---- Data

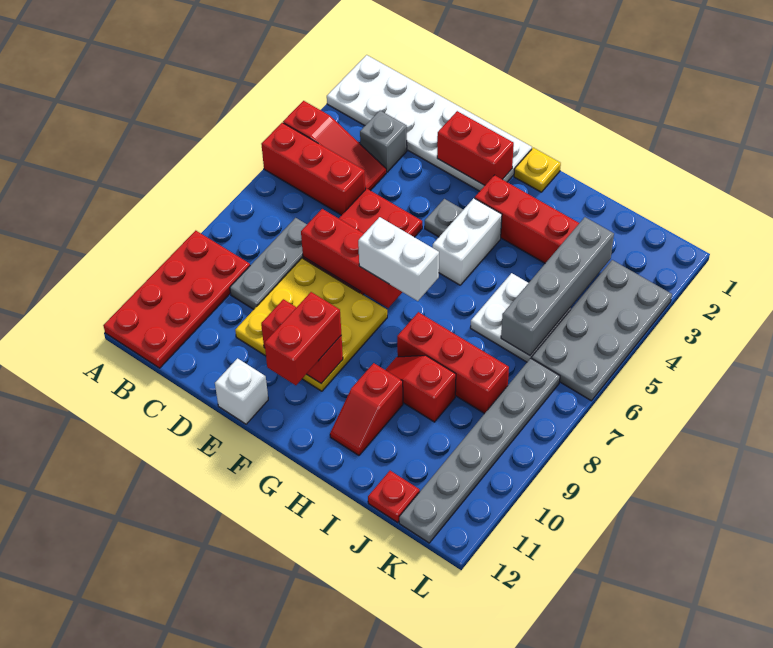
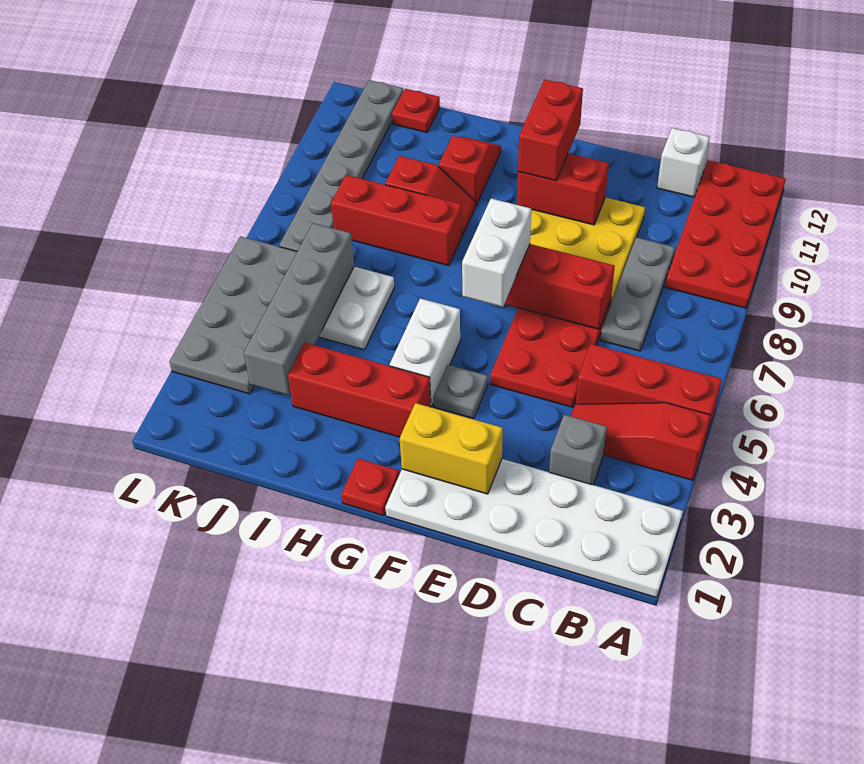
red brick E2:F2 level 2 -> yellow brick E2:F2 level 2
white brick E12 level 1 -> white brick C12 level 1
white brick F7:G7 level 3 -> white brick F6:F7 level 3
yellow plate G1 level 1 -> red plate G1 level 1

--------

Work instruction: Exactly and in full, write out the lines from the one containing "white brick F7:G7" through the end of the listing.

Exercise answer:
white brick F7:G7 level 3 -> white brick F6:F7 level 3
yellow plate G1 level 1 -> red plate G1 level 1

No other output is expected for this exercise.